### SOURCE DATA
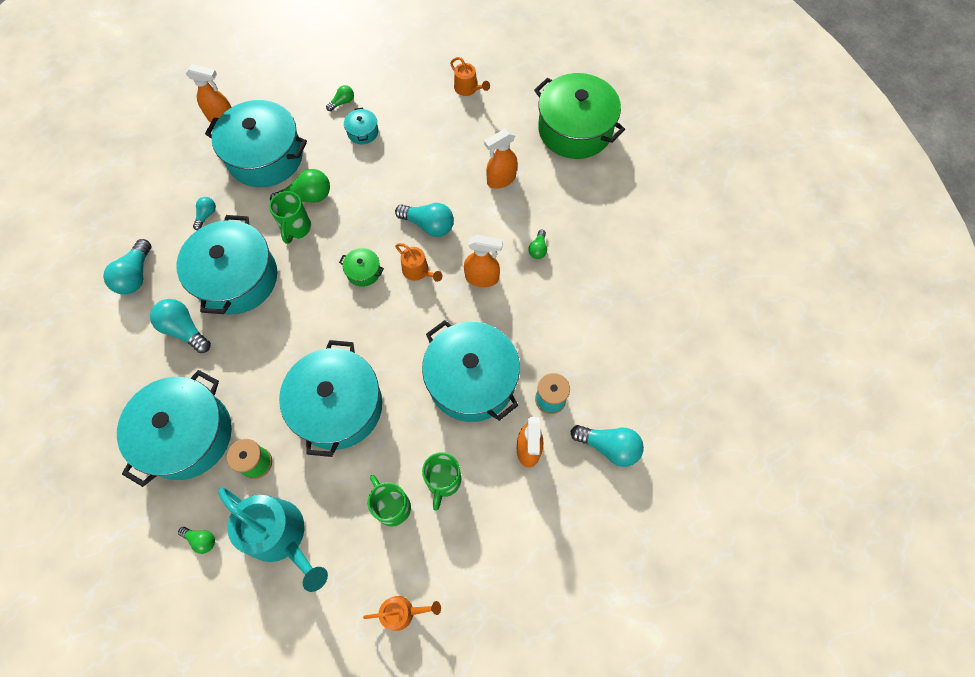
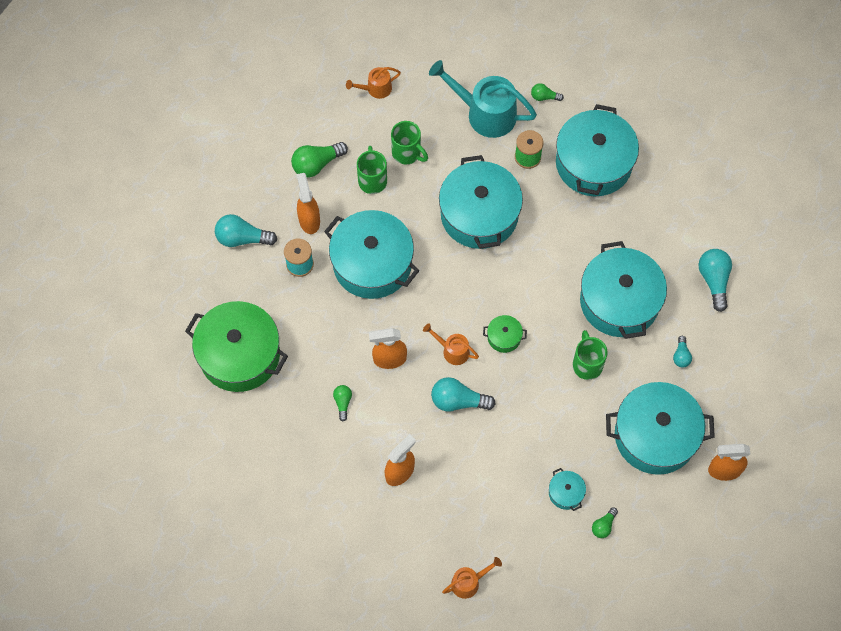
camera: 165 degrees right, 0 degrees up
turquoise light bulb [150,299,211,353] -> none
green light bulb [270,169,330,203] -> green light bulb moved to [291,142,348,178]
orange watering can [450,57,490,96] -> orange watering can turned 120 degrees clockwise [442,557,502,599]
green pot [534,73,625,159] -> green pot moved to [185,301,288,392]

### ASSIGNED TASK
The complete material, set down exactly and stripped of pictures, is the expected response.

### RESULT OF THIS EXERCISE
camera: 165 degrees right, 0 degrees up
turquoise light bulb [150,299,211,353] -> none
green light bulb [270,169,330,203] -> green light bulb moved to [291,142,348,178]
orange watering can [450,57,490,96] -> orange watering can turned 120 degrees clockwise [442,557,502,599]
green pot [534,73,625,159] -> green pot moved to [185,301,288,392]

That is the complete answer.